Scene comparison data
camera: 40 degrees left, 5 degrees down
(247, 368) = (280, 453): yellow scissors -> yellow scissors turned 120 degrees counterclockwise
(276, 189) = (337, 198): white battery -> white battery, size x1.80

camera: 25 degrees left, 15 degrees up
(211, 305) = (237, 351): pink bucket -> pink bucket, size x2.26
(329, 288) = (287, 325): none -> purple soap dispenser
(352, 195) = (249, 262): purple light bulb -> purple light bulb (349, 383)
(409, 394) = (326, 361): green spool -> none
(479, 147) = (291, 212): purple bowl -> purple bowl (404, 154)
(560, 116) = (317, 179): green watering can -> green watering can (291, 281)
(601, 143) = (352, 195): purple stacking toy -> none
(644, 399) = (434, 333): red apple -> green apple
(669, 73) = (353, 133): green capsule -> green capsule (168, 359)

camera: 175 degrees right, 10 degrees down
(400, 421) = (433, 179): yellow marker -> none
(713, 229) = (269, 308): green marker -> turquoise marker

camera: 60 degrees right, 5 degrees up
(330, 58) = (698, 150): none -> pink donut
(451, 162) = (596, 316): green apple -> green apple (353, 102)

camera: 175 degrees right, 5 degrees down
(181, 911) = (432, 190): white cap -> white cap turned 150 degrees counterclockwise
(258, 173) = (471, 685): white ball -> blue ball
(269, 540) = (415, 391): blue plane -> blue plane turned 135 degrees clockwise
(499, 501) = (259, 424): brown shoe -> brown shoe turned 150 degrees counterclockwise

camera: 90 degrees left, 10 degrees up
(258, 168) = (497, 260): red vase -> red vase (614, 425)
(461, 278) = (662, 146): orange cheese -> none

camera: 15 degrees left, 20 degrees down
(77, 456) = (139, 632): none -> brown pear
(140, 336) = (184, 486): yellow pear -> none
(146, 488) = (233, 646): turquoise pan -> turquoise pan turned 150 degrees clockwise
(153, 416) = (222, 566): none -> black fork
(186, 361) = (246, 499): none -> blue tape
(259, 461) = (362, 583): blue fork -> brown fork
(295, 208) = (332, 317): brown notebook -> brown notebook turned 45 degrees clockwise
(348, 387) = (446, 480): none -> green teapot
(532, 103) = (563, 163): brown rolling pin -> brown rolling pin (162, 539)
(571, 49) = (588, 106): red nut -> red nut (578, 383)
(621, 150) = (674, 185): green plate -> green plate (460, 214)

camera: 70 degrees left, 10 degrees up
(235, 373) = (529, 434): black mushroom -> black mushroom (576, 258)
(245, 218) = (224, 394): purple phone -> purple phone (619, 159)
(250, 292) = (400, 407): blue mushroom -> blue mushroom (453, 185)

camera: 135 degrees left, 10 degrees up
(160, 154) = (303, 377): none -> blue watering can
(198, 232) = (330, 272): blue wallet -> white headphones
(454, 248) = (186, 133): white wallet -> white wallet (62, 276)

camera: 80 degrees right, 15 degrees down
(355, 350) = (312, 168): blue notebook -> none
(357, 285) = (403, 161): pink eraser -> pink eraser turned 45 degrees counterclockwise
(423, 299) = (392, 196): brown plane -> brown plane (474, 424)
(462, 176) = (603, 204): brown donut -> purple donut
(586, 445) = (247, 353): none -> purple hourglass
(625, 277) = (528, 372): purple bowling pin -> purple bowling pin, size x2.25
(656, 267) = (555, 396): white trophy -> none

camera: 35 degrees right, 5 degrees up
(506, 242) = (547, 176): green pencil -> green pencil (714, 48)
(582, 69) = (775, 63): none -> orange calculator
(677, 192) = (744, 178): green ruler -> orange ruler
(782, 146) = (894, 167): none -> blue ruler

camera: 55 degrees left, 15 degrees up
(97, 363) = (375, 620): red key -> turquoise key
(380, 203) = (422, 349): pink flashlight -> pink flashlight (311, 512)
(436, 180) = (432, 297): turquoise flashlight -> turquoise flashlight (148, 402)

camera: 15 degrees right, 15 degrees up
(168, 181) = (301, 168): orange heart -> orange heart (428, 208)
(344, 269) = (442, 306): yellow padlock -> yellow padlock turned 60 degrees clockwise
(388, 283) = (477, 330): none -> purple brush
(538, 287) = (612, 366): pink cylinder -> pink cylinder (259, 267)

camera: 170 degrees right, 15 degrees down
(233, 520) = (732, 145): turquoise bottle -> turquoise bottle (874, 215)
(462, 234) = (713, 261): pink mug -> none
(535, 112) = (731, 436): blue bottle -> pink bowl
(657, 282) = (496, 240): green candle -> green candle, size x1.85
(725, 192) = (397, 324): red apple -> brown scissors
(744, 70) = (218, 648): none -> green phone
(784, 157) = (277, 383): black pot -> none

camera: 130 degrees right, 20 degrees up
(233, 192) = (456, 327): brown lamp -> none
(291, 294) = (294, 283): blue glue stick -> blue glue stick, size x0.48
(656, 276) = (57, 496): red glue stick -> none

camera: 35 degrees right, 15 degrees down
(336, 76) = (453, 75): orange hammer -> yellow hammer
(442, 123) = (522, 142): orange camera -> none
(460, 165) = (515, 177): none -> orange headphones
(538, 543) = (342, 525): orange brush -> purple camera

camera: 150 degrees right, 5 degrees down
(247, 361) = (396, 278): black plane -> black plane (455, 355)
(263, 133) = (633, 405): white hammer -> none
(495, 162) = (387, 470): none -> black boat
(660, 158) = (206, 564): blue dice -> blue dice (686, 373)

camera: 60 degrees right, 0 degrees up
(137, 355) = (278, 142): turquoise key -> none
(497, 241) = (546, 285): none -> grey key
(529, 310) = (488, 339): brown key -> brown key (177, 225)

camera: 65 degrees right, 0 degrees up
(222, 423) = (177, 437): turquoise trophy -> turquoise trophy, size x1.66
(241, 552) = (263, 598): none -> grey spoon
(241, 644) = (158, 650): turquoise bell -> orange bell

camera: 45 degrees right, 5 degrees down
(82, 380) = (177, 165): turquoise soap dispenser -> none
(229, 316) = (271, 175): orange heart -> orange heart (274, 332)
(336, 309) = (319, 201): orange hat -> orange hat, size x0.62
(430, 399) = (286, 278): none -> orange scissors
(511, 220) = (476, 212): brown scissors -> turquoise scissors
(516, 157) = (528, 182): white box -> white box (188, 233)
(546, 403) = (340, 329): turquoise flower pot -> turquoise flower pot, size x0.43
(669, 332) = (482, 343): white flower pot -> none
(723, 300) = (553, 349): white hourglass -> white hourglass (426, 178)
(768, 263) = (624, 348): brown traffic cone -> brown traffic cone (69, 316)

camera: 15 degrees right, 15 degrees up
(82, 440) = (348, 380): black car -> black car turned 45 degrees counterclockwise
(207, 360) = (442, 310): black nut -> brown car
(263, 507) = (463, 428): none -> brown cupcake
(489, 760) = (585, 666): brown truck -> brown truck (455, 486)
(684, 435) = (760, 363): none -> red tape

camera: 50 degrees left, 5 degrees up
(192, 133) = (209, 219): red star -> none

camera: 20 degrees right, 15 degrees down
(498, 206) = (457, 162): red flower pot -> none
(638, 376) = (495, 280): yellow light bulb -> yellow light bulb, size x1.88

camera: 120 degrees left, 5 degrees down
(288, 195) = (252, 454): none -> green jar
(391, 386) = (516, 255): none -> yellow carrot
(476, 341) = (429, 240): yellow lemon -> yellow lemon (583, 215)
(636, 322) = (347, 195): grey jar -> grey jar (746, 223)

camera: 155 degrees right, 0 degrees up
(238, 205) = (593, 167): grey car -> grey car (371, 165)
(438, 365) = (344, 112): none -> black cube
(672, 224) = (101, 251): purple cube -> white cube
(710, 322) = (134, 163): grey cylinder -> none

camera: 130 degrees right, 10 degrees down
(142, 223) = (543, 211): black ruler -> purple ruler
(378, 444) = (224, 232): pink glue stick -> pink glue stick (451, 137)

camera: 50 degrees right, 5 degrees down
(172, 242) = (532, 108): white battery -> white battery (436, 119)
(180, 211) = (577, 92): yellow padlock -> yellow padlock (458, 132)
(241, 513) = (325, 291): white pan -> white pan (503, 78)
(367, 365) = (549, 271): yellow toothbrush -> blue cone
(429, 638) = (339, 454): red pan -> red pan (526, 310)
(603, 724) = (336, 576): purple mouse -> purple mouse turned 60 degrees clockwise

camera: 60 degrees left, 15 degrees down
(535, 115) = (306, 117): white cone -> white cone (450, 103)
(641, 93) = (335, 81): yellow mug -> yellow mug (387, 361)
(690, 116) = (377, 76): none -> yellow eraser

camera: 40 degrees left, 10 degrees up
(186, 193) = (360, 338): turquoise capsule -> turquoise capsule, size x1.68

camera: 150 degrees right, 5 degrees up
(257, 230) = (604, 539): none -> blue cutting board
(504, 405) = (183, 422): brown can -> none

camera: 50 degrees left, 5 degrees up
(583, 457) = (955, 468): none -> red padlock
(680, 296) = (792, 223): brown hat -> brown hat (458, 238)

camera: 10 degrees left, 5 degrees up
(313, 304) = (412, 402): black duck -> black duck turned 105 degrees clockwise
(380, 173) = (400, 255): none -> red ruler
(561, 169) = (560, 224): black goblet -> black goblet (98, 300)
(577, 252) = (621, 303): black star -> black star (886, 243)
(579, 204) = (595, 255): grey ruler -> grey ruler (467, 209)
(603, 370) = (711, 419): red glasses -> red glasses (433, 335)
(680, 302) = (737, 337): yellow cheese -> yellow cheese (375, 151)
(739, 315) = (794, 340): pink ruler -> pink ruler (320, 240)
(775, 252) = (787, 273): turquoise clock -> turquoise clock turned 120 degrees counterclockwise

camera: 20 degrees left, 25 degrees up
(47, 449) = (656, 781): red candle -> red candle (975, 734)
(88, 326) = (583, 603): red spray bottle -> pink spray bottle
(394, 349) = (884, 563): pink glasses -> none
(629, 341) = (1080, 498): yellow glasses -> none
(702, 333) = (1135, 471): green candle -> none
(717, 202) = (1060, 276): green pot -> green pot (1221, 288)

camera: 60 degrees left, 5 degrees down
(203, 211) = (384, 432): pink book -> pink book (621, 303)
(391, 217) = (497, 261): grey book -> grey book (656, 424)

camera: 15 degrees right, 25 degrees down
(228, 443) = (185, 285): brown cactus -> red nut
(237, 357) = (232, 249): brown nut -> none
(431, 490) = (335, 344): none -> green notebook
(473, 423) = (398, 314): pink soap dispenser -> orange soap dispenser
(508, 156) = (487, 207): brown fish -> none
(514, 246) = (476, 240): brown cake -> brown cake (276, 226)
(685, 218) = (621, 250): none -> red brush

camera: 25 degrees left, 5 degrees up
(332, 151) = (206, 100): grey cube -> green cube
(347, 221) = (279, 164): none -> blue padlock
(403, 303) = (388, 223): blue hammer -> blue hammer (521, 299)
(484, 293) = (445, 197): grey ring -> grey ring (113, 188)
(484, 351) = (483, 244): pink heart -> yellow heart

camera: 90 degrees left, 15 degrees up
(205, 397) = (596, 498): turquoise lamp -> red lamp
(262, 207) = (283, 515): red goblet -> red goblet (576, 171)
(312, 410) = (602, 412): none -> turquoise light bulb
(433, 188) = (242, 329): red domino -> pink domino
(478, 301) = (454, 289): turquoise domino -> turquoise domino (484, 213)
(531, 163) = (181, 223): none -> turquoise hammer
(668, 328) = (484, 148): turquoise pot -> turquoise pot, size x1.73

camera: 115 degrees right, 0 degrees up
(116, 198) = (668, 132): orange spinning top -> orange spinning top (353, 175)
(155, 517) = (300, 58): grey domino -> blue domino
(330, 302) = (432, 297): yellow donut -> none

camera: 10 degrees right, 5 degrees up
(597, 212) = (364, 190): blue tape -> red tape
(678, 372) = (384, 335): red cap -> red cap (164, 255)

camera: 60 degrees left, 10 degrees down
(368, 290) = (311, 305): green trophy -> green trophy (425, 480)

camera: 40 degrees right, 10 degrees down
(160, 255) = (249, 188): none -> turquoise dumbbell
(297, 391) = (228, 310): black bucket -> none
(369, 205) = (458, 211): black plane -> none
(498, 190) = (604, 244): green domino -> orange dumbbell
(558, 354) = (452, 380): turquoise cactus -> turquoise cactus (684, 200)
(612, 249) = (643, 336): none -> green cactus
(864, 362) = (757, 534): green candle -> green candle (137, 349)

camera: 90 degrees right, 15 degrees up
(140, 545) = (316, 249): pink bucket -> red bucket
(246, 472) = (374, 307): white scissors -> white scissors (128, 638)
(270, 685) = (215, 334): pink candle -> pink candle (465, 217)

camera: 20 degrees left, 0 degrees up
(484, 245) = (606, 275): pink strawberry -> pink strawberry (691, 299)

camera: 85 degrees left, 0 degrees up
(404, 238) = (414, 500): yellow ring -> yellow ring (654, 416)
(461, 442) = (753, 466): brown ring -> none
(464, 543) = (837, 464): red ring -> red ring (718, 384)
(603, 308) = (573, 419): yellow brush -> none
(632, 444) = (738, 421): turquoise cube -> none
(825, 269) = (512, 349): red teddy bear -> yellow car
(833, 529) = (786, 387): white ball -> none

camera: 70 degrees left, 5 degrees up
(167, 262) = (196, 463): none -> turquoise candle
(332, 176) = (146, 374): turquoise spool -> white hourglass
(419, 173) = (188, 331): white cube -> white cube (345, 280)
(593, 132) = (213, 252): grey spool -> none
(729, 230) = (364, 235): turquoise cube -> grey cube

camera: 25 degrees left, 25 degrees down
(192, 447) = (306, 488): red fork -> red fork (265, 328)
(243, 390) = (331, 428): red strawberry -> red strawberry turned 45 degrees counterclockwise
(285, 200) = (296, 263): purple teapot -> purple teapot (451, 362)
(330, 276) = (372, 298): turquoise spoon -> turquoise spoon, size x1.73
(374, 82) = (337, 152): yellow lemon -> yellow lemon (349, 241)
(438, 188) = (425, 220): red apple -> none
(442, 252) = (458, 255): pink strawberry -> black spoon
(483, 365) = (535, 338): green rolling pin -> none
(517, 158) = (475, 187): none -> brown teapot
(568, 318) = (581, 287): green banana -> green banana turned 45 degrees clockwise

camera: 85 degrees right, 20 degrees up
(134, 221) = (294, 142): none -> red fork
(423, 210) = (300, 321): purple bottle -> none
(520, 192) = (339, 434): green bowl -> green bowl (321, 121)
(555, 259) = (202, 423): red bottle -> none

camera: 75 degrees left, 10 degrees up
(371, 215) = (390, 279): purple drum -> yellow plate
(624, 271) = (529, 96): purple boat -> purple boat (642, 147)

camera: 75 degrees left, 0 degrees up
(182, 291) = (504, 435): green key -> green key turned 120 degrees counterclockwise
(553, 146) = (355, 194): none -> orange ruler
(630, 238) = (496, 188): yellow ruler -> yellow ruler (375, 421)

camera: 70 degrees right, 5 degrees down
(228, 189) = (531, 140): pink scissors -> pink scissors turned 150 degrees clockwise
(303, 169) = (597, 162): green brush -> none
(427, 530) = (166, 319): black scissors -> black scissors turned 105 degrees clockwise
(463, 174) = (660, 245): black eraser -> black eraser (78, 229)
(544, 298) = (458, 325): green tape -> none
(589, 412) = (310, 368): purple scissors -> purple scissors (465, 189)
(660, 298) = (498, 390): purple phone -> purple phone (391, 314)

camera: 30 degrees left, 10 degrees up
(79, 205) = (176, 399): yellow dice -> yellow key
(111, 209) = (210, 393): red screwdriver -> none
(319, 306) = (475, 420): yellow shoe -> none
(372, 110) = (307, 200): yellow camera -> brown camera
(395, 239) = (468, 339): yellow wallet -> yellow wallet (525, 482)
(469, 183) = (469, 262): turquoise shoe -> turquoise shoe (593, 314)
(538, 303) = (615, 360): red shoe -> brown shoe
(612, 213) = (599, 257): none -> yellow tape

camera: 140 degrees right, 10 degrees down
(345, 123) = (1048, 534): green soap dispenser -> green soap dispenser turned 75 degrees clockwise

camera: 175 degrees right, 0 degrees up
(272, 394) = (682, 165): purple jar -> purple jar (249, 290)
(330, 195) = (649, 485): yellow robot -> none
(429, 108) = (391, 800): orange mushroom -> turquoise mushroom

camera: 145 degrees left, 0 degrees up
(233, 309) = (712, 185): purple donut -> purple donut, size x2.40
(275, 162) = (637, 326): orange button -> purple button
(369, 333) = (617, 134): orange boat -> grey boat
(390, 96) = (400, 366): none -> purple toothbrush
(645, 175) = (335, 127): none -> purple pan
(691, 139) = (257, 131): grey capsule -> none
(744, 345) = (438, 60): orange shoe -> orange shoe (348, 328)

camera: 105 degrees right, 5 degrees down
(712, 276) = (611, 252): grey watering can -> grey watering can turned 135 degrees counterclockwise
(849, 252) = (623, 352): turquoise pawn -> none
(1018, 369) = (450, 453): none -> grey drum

• **PROBLEM TO WORK ON**
Reproduce exactly the lines above from the line with "(357, 285) = (403, 161): pink" to the line with "(586, 445) = (247, 353): none", including both, and add nothing.

• **EXERCISE OUTPUT**
(357, 285) = (403, 161): pink eraser -> pink eraser turned 45 degrees counterclockwise
(423, 299) = (392, 196): brown plane -> brown plane (474, 424)
(462, 176) = (603, 204): brown donut -> purple donut
(586, 445) = (247, 353): none -> purple hourglass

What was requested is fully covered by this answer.